» **RECORDS PROVIDED**:
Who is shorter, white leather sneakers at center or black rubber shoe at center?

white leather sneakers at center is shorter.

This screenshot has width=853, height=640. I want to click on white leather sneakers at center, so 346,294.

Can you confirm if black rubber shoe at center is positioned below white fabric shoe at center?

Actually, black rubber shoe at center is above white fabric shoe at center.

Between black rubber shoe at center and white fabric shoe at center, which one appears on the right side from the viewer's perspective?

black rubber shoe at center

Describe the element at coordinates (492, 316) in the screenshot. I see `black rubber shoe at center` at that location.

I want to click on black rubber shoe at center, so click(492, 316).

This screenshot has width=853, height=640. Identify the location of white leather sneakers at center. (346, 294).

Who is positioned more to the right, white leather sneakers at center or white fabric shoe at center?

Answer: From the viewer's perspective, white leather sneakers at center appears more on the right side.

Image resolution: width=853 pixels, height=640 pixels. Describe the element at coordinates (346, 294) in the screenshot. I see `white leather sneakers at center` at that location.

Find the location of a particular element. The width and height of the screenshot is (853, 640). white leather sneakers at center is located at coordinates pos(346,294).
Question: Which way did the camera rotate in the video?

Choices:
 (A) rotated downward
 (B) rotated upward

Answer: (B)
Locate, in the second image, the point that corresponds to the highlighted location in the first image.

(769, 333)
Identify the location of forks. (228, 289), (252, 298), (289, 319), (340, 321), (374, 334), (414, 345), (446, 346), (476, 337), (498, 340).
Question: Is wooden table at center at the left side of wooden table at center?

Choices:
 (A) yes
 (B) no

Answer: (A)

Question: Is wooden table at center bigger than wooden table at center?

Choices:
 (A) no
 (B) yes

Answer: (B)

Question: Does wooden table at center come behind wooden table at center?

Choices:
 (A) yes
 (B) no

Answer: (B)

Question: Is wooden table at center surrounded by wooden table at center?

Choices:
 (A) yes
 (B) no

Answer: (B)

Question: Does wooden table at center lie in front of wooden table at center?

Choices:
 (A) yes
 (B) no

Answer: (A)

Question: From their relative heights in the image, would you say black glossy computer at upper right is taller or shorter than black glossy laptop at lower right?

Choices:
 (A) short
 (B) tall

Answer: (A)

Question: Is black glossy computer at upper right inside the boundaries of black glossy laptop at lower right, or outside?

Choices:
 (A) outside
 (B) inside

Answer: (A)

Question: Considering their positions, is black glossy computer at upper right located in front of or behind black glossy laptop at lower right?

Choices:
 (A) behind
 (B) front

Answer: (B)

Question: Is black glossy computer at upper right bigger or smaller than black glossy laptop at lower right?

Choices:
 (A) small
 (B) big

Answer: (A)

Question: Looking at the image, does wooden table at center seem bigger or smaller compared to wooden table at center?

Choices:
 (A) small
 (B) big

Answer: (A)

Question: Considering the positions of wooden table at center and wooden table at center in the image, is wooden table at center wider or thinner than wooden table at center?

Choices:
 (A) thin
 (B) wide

» **WORK TASK**: Reproduce the material above verbatim, line for line, with no alterations, omissions, or additions.

» **REPLY TO THE TASK**:
Who is shorter, white leather sneakers at center or black rubber shoe at center?

white leather sneakers at center is shorter.

This screenshot has width=853, height=640. I want to click on white leather sneakers at center, so 346,294.

Can you confirm if black rubber shoe at center is positioned below white fabric shoe at center?

Actually, black rubber shoe at center is above white fabric shoe at center.

Between black rubber shoe at center and white fabric shoe at center, which one appears on the right side from the viewer's perspective?

black rubber shoe at center

Describe the element at coordinates (492, 316) in the screenshot. I see `black rubber shoe at center` at that location.

I want to click on black rubber shoe at center, so click(492, 316).

This screenshot has width=853, height=640. Identify the location of white leather sneakers at center. (346, 294).

Who is positioned more to the right, white leather sneakers at center or white fabric shoe at center?

Answer: From the viewer's perspective, white leather sneakers at center appears more on the right side.

Image resolution: width=853 pixels, height=640 pixels. Describe the element at coordinates (346, 294) in the screenshot. I see `white leather sneakers at center` at that location.

Find the location of a particular element. The width and height of the screenshot is (853, 640). white leather sneakers at center is located at coordinates pos(346,294).
Question: Which way did the camera rotate in the video?

Choices:
 (A) rotated downward
 (B) rotated upward

Answer: (B)
Locate, in the second image, the point that corresponds to the highlighted location in the first image.

(769, 333)
Identify the location of forks. (228, 289), (252, 298), (289, 319), (340, 321), (374, 334), (414, 345), (446, 346), (476, 337), (498, 340).
Question: Is wooden table at center at the left side of wooden table at center?

Choices:
 (A) yes
 (B) no

Answer: (A)

Question: Is wooden table at center bigger than wooden table at center?

Choices:
 (A) no
 (B) yes

Answer: (B)

Question: Does wooden table at center come behind wooden table at center?

Choices:
 (A) yes
 (B) no

Answer: (B)

Question: Is wooden table at center surrounded by wooden table at center?

Choices:
 (A) yes
 (B) no

Answer: (B)

Question: Does wooden table at center lie in front of wooden table at center?

Choices:
 (A) yes
 (B) no

Answer: (A)

Question: From their relative heights in the image, would you say black glossy computer at upper right is taller or shorter than black glossy laptop at lower right?

Choices:
 (A) short
 (B) tall

Answer: (A)

Question: Is black glossy computer at upper right inside the boundaries of black glossy laptop at lower right, or outside?

Choices:
 (A) outside
 (B) inside

Answer: (A)

Question: Considering their positions, is black glossy computer at upper right located in front of or behind black glossy laptop at lower right?

Choices:
 (A) behind
 (B) front

Answer: (B)

Question: Is black glossy computer at upper right bigger or smaller than black glossy laptop at lower right?

Choices:
 (A) small
 (B) big

Answer: (A)

Question: Looking at the image, does wooden table at center seem bigger or smaller compared to wooden table at center?

Choices:
 (A) small
 (B) big

Answer: (A)

Question: Considering the positions of wooden table at center and wooden table at center in the image, is wooden table at center wider or thinner than wooden table at center?

Choices:
 (A) thin
 (B) wide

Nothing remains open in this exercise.